Data records ::

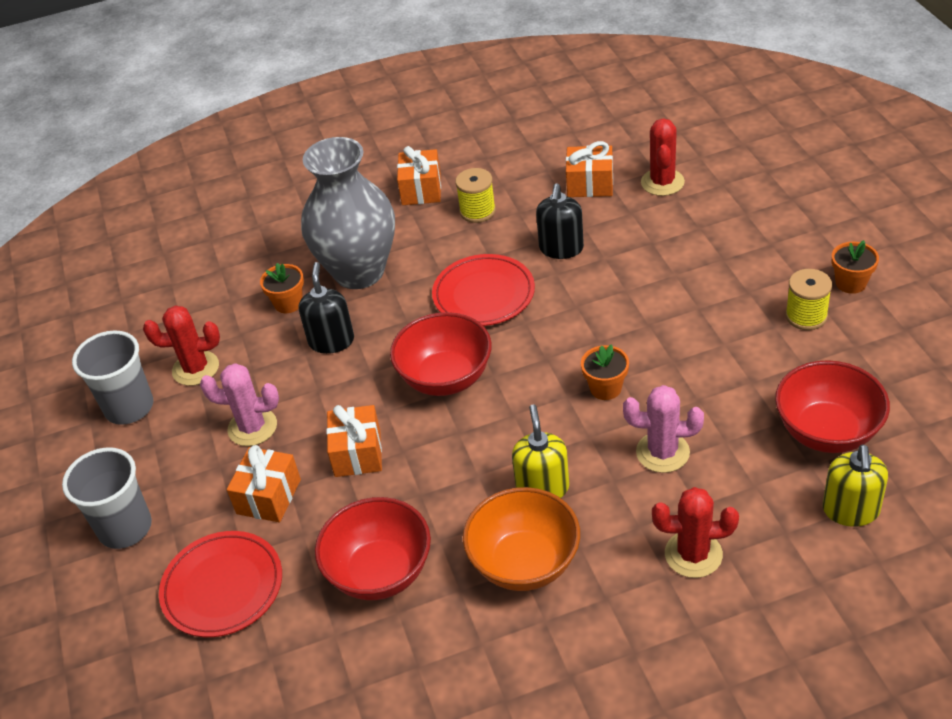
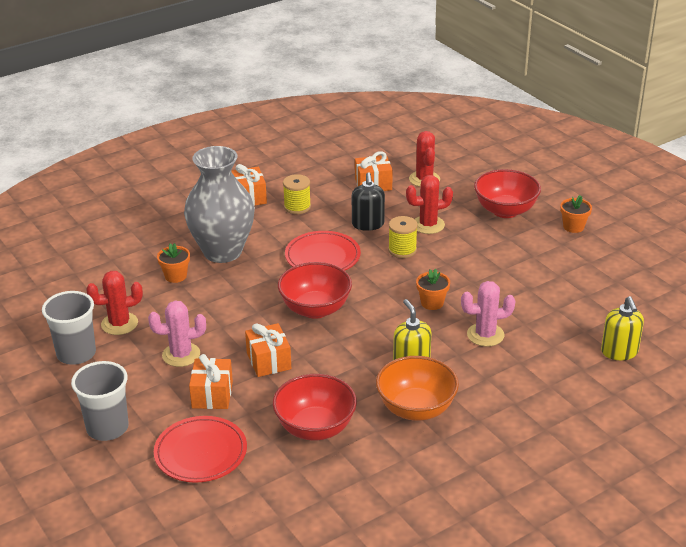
camera: 20 degrees left, 10 degrees down
(331, 341) = (219, 296): black soap dispenser -> none
(693, 554) = (527, 389): red cactus -> red cactus (428, 225)
(806, 316) = (551, 248): yellow spool -> yellow spool (402, 250)
(827, 432) = (588, 311): red bowl -> red bowl (505, 211)

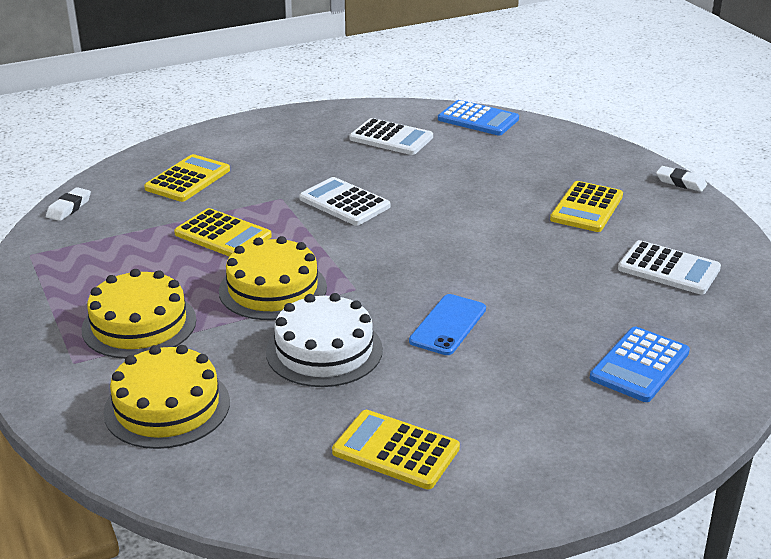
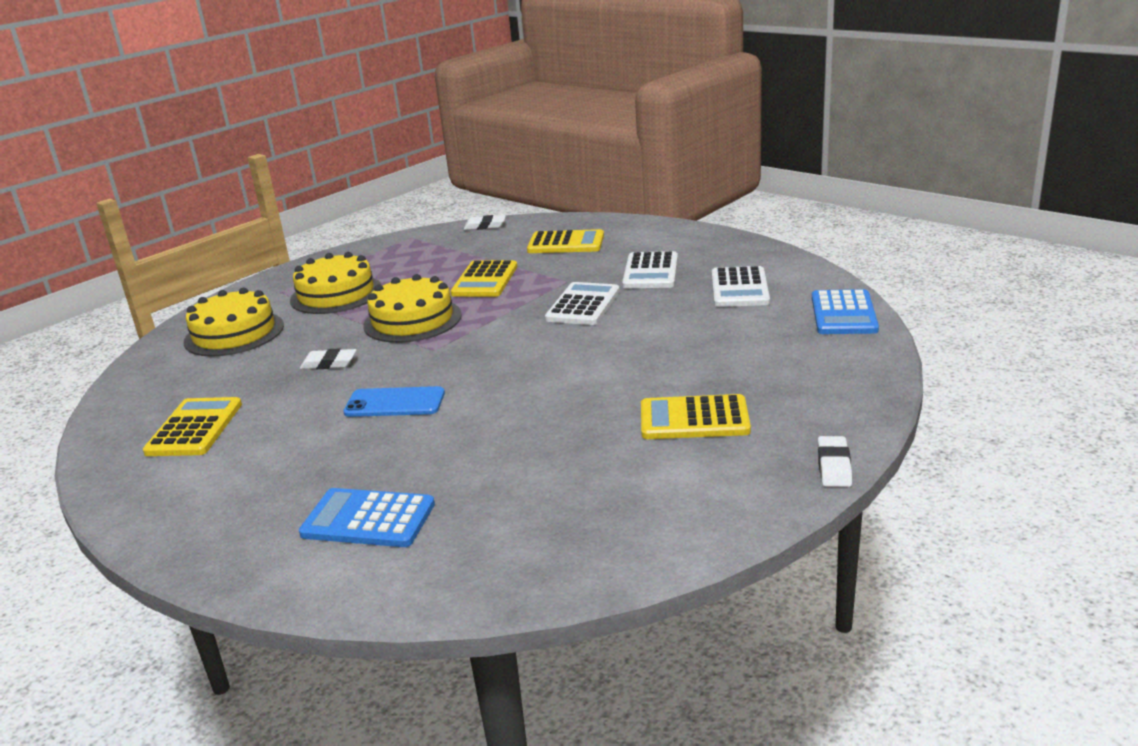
camera: 70 degrees right, 5 degrees down
(324, 350) = (329, 363): white cake -> white eraser
(668, 269) = (590, 499): white calculator -> white calculator (650, 272)

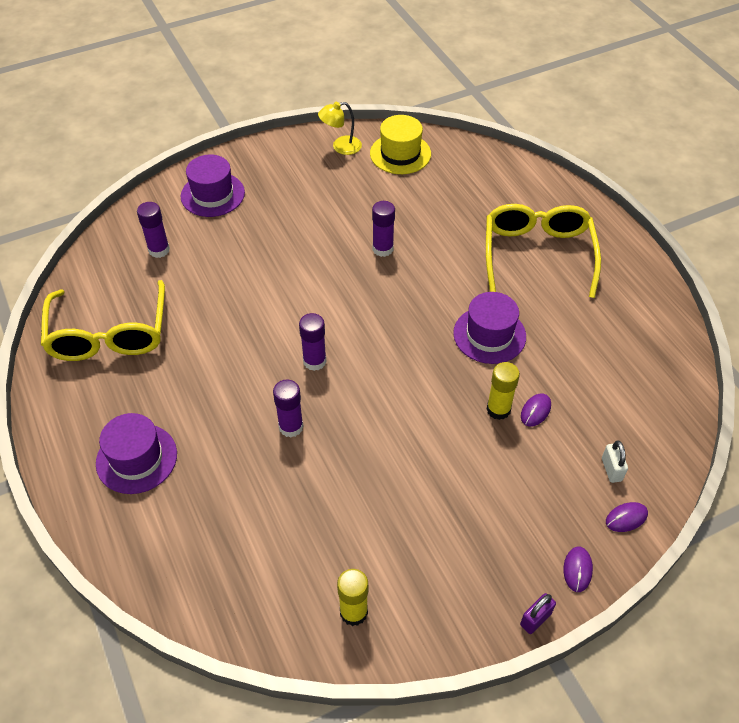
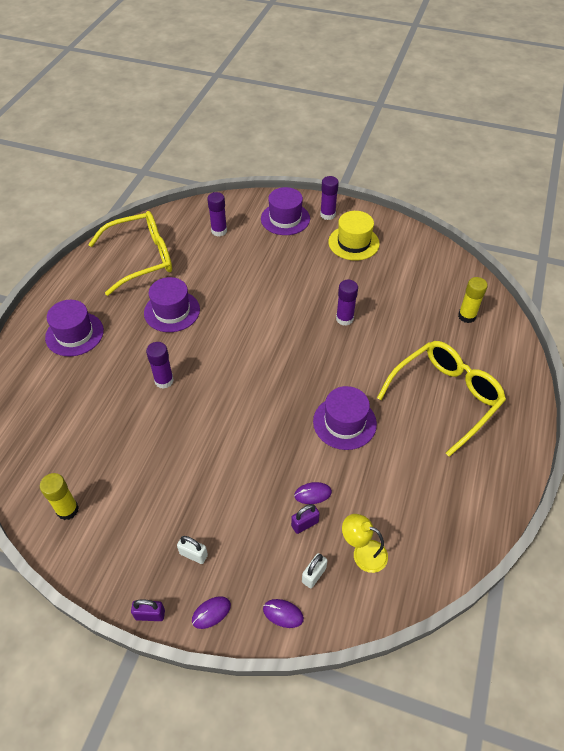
camera: 45 degrees right, 0 degrees up
(109, 333) = (141, 259): yellow glasses -> yellow glasses turned 150 degrees counterclockwise
(212, 359) = (172, 311): none -> purple hat
(314, 361) = (222, 354): purple glue stick -> purple glue stick (327, 215)
(341, 147) = (397, 239): yellow lamp -> yellow lamp (363, 552)
(400, 154) = (432, 267): yellow hat -> yellow hat (353, 243)
(498, 409) = (290, 472): yellow glue stick -> yellow glue stick (466, 316)
(508, 541) = (193, 554): none -> white padlock
(558, 439) = (304, 524): none -> purple padlock

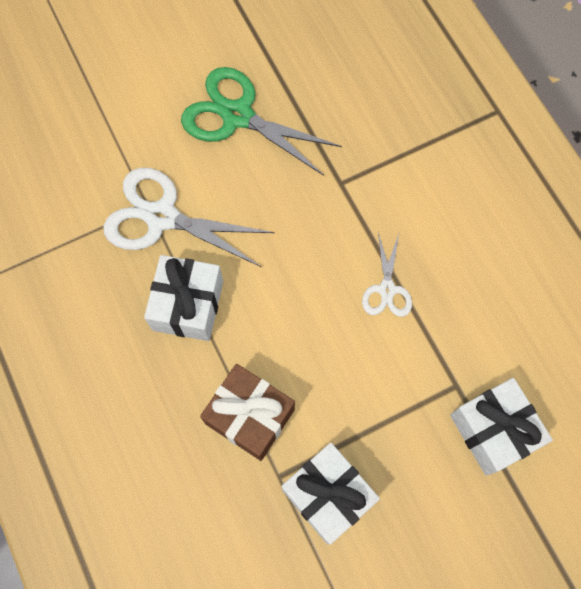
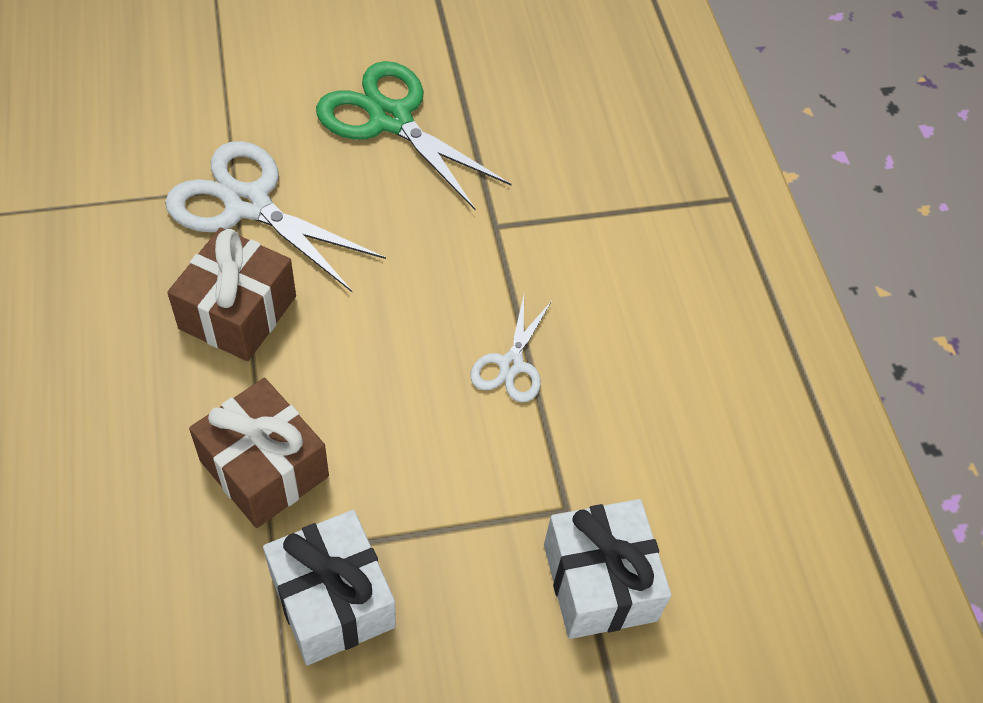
camera: 10 degrees right, 15 degrees down
(188, 305) = (238, 312): white gift -> brown gift

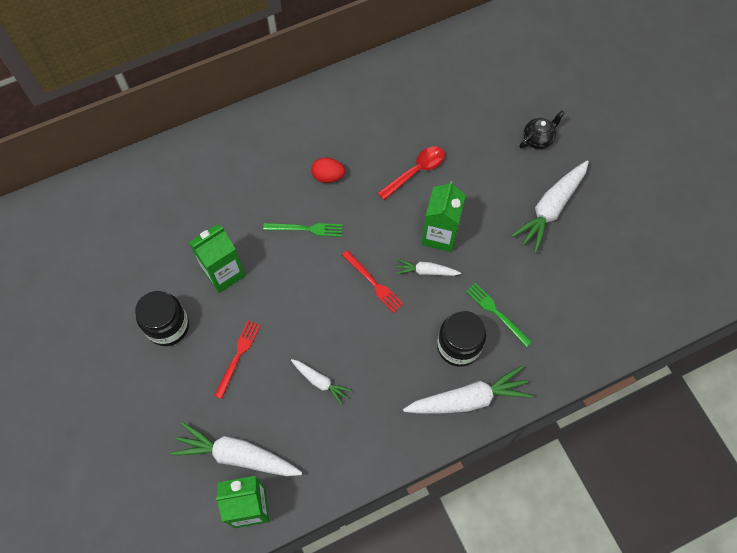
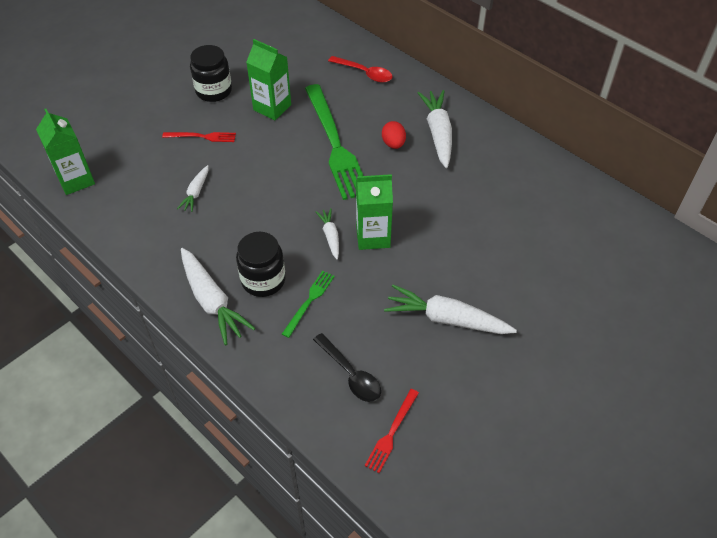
camera: 70 degrees right, 15 degrees down
(237, 455) = (117, 160): white carrot -> white carrot (438, 133)
(306, 229) = (335, 144): green fork -> green fork, size x2.21
(373, 283) = (302, 202): red fork -> red fork (392, 432)
(416, 171) = (431, 202): red spoon -> red spoon (365, 73)
(538, 139) = (523, 288): black teapot -> none
(583, 302) = (351, 374): none -> black spoon

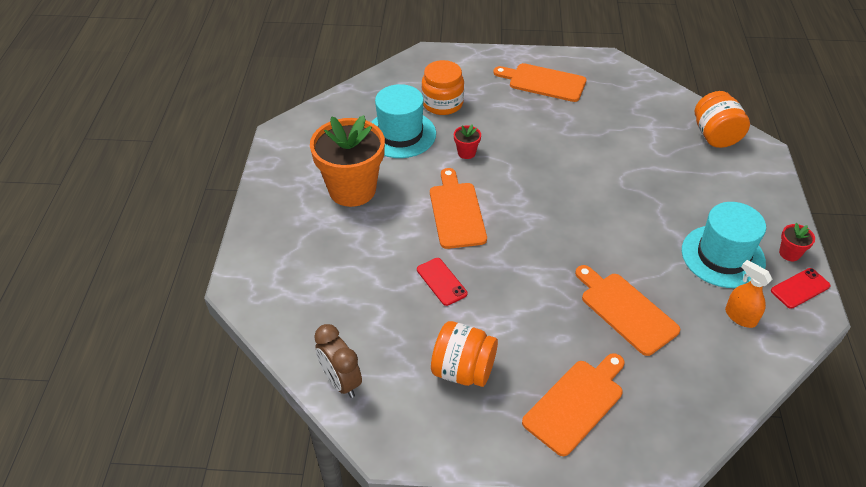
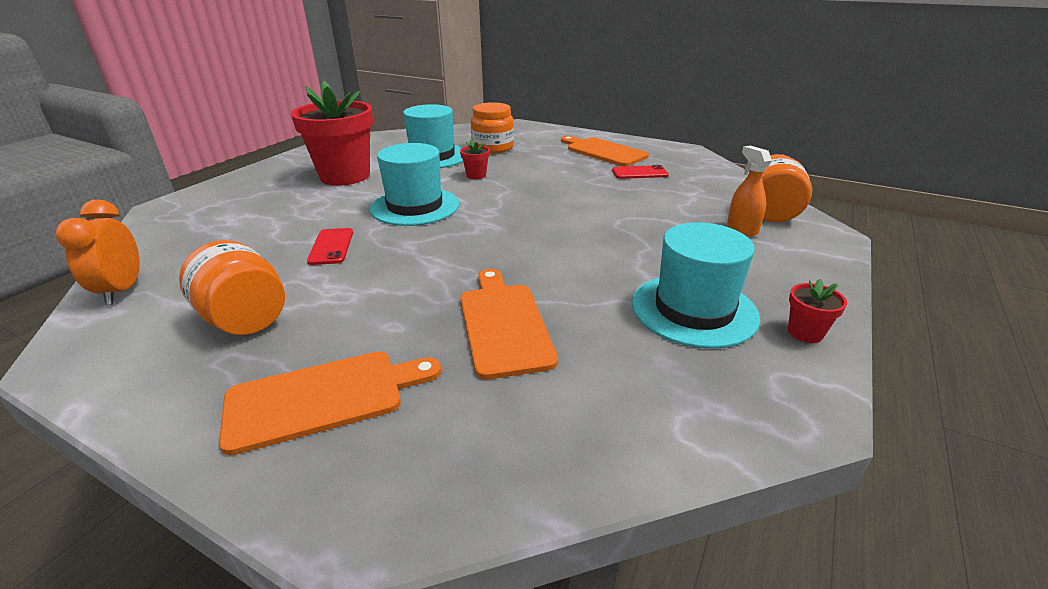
camera: 25 degrees right, 15 degrees down
(341, 381) = (122, 291): brown clock -> orange clock
(352, 189) = (345, 176): orange flower pot -> red flower pot
(456, 212) = (415, 206): orange cutting board -> turquoise hat
(740, 316) = (667, 379): orange spray bottle -> orange spray bottle (742, 228)
(800, 288) = (798, 375): red phone -> red phone (639, 173)

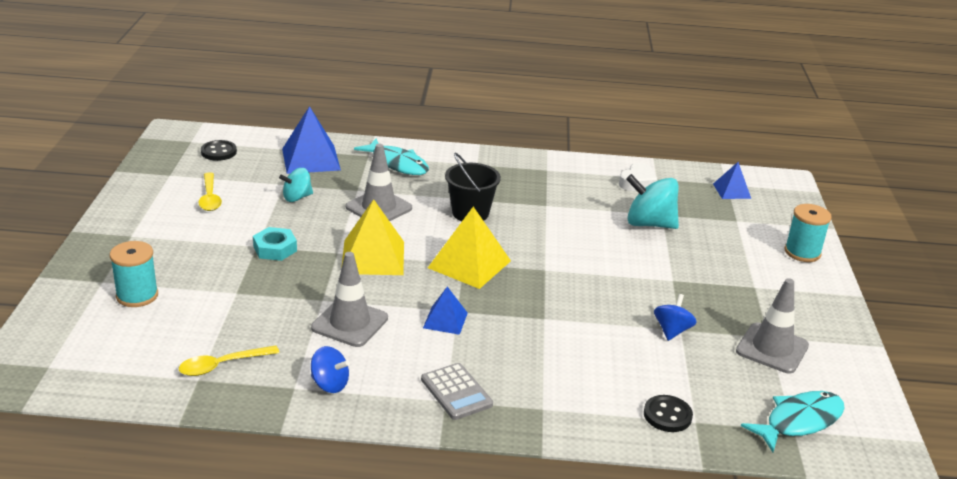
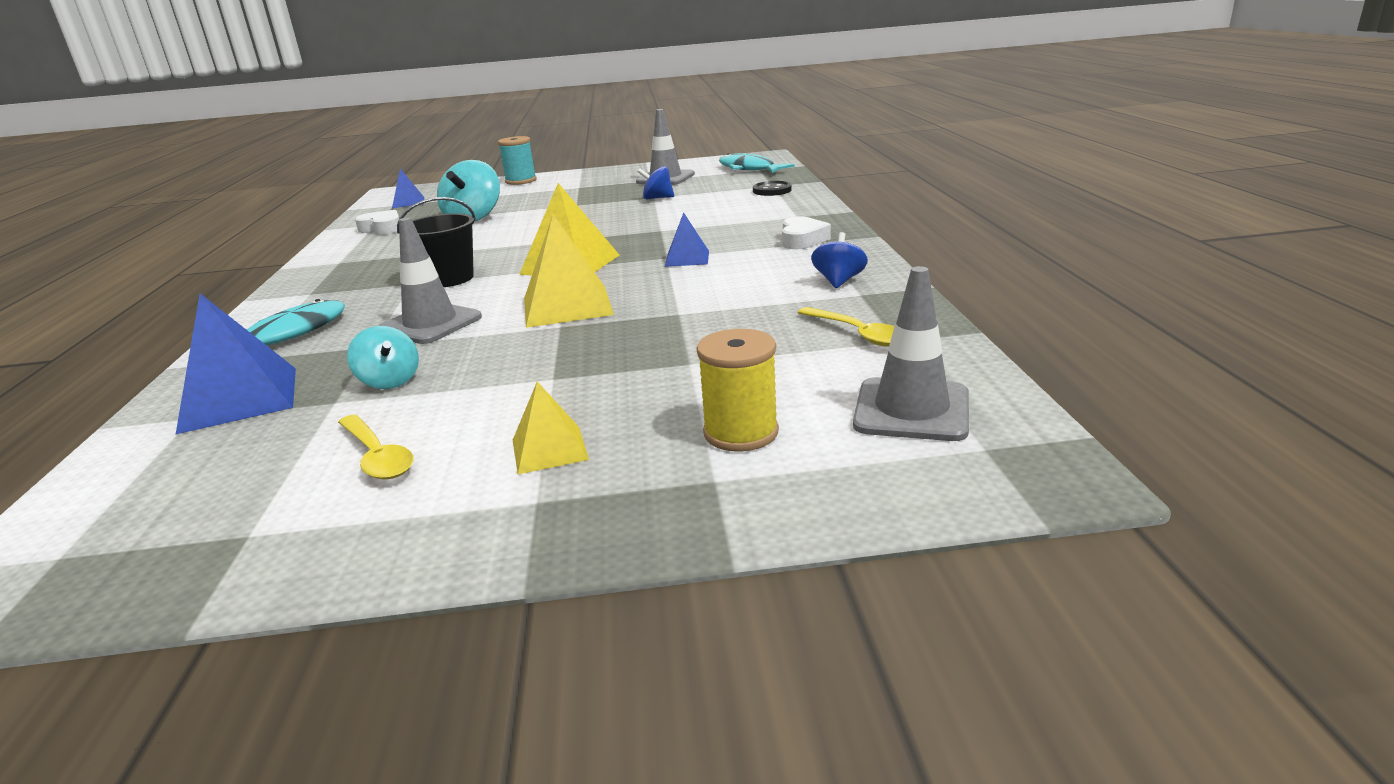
camera: 95 degrees left, 5 degrees down
(137, 295) = (741, 432): turquoise spool -> yellow spool
(174, 241) = (549, 449): none -> yellow pyramid
(210, 198) = (377, 456): yellow spoon -> yellow spoon turned 75 degrees clockwise
(219, 152) = (151, 500): black button -> none
(275, 249) = (559, 363): turquoise nut -> none
(349, 323) = (720, 292): grey traffic cone -> grey traffic cone (911, 410)
(456, 392) = (802, 240): grey calculator -> white heart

Task to carry out ::
With pictures removed, write out exactly each line of the entries from the first through the line that holds "(349, 323) = (720, 292): grey".

Finished task ::
camera: 20 degrees left, 10 degrees down
(331, 341) = (219, 296): black soap dispenser -> none
(693, 554) = (527, 389): red cactus -> red cactus (428, 225)
(806, 316) = (551, 248): yellow spool -> yellow spool (402, 250)
(827, 432) = (588, 311): red bowl -> red bowl (505, 211)

camera: 70 degrees right, 5 degrees down
(324, 350) = (329, 363): white cake -> white eraser
(668, 269) = (590, 499): white calculator -> white calculator (650, 272)

camera: 45 degrees right, 0 degrees up
(109, 333) = (141, 259): yellow glasses -> yellow glasses turned 150 degrees counterclockwise
(212, 359) = (172, 311): none -> purple hat
(314, 361) = (222, 354): purple glue stick -> purple glue stick (327, 215)
(341, 147) = (397, 239): yellow lamp -> yellow lamp (363, 552)
(400, 154) = (432, 267): yellow hat -> yellow hat (353, 243)
(498, 409) = (290, 472): yellow glue stick -> yellow glue stick (466, 316)
(508, 541) = (193, 554): none -> white padlock
(558, 439) = (304, 524): none -> purple padlock

camera: 10 degrees right, 15 degrees down
(188, 305) = (238, 312): white gift -> brown gift

camera: 70 degrees right, 15 degrees down
(237, 455) = (117, 160): white carrot -> white carrot (438, 133)
(306, 229) = (335, 144): green fork -> green fork, size x2.21
(373, 283) = (302, 202): red fork -> red fork (392, 432)
(416, 171) = (431, 202): red spoon -> red spoon (365, 73)
(538, 139) = (523, 288): black teapot -> none
(583, 302) = (351, 374): none -> black spoon

camera: 25 degrees right, 15 degrees down
(341, 381) = (122, 291): brown clock -> orange clock
(352, 189) = (345, 176): orange flower pot -> red flower pot
(456, 212) = (415, 206): orange cutting board -> turquoise hat
(740, 316) = (667, 379): orange spray bottle -> orange spray bottle (742, 228)
(800, 288) = (798, 375): red phone -> red phone (639, 173)

camera: 95 degrees left, 5 degrees down
(137, 295) = (741, 432): turquoise spool -> yellow spool
(174, 241) = (549, 449): none -> yellow pyramid
(210, 198) = (377, 456): yellow spoon -> yellow spoon turned 75 degrees clockwise
(219, 152) = (151, 500): black button -> none
(275, 249) = (559, 363): turquoise nut -> none
(349, 323) = (720, 292): grey traffic cone -> grey traffic cone (911, 410)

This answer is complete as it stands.